*** Source records
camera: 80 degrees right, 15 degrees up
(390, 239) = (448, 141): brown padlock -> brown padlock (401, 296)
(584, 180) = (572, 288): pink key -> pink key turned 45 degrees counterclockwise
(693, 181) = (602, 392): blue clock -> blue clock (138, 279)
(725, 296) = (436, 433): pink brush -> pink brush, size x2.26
******
Check each line of the listing above for the string "pink" and return those that contain it.

(584, 180) = (572, 288): pink key -> pink key turned 45 degrees counterclockwise
(725, 296) = (436, 433): pink brush -> pink brush, size x2.26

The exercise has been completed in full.